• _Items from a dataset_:
◆ ◆ ◆ ◆

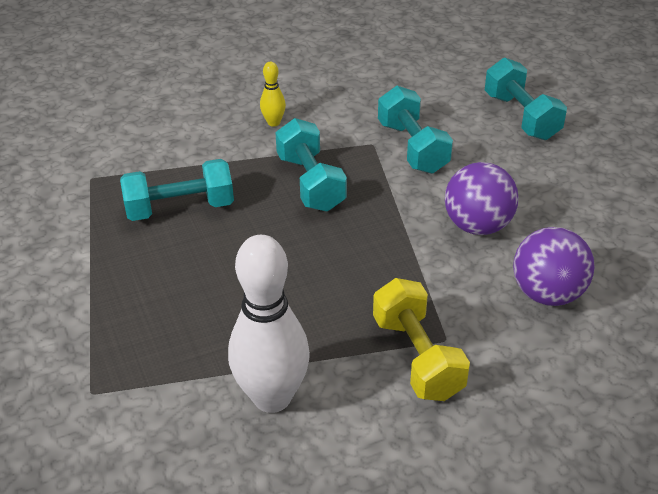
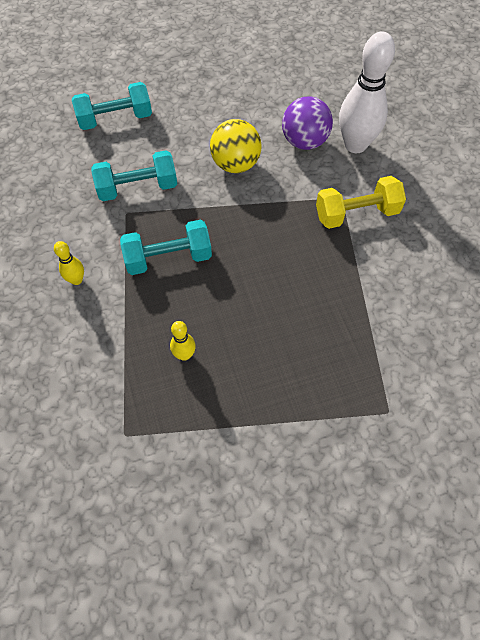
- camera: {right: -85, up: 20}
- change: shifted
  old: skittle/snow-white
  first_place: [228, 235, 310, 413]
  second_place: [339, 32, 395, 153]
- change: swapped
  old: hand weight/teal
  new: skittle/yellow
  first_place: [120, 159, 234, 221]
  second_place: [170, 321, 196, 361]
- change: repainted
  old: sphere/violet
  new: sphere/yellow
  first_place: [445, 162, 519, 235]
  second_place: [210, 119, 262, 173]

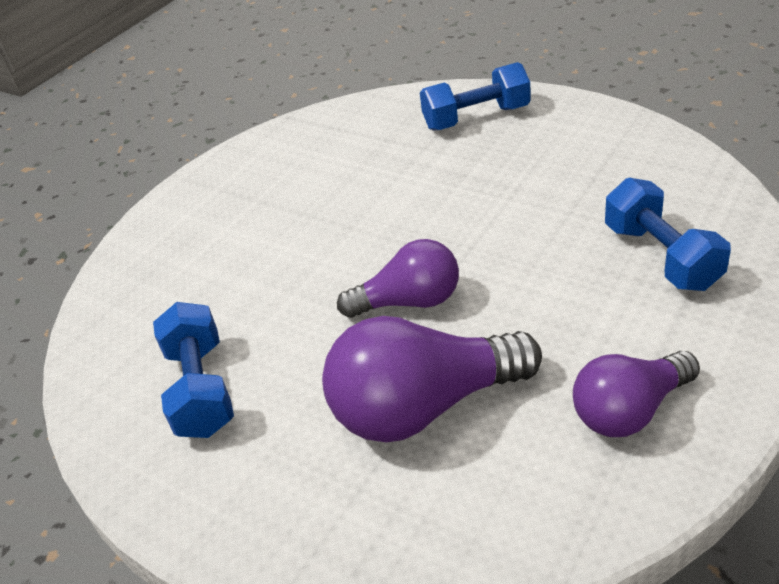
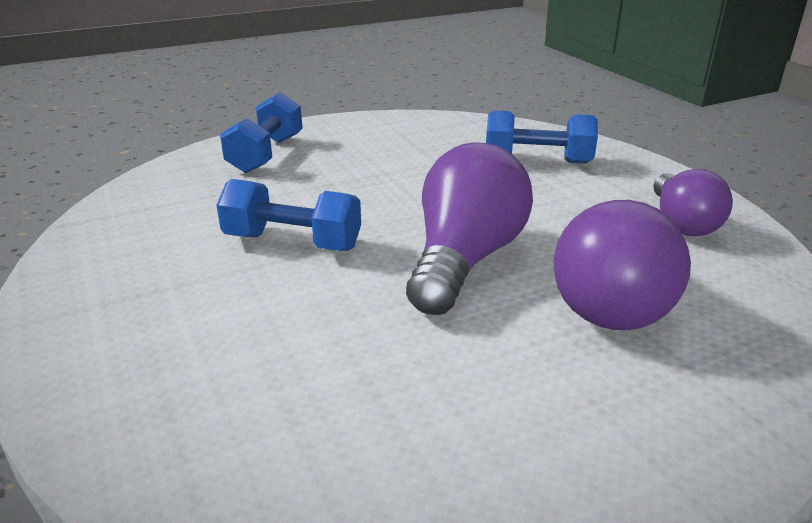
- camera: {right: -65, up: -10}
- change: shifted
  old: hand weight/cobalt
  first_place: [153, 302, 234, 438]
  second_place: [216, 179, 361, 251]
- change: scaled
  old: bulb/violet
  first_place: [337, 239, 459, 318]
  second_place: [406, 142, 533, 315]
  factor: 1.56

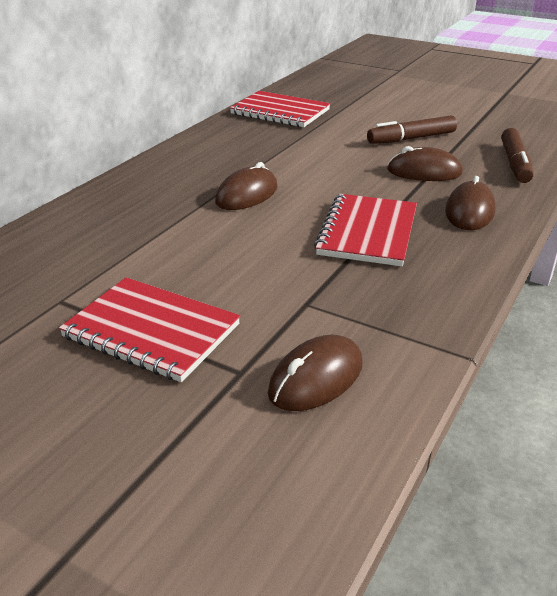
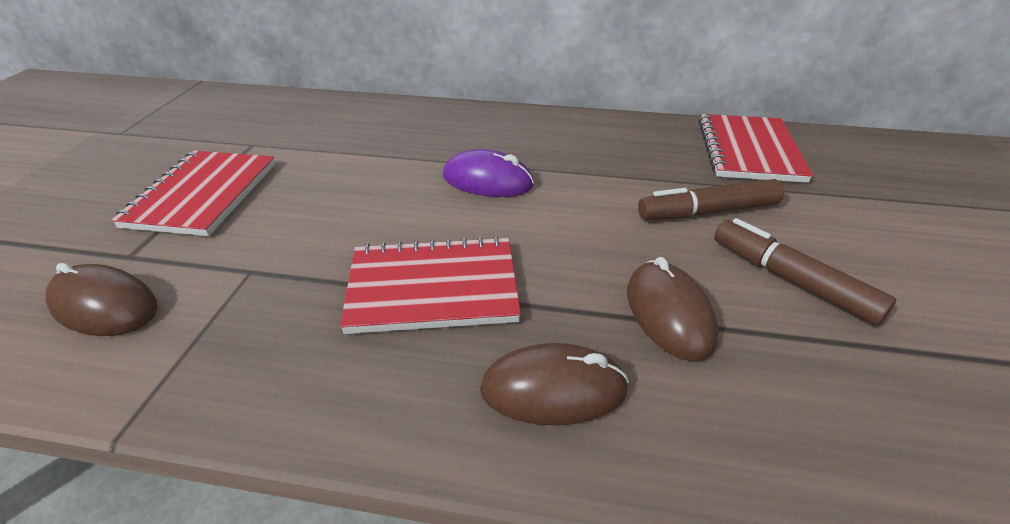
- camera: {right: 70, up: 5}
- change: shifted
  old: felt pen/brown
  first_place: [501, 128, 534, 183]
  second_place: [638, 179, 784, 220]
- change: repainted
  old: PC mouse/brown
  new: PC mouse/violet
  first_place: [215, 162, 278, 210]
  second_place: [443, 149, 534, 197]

◆ ◆ ◆ ◆

• _WORK REQUEST_: Reproduce the data above exactly, but only from the line containing "first_place: [120, 159, 234, 221]" through the line containing "old: hand weight/cobalt". Omit all pictures.

• _SOLVED EXERCISE_:
  first_place: [120, 159, 234, 221]
  second_place: [170, 321, 196, 361]
- change: repainted
  old: sphere/violet
  new: sphere/yellow
  first_place: [445, 162, 519, 235]
  second_place: [210, 119, 262, 173]

- camera: {right: -65, up: -10}
- change: shifted
  old: hand weight/cobalt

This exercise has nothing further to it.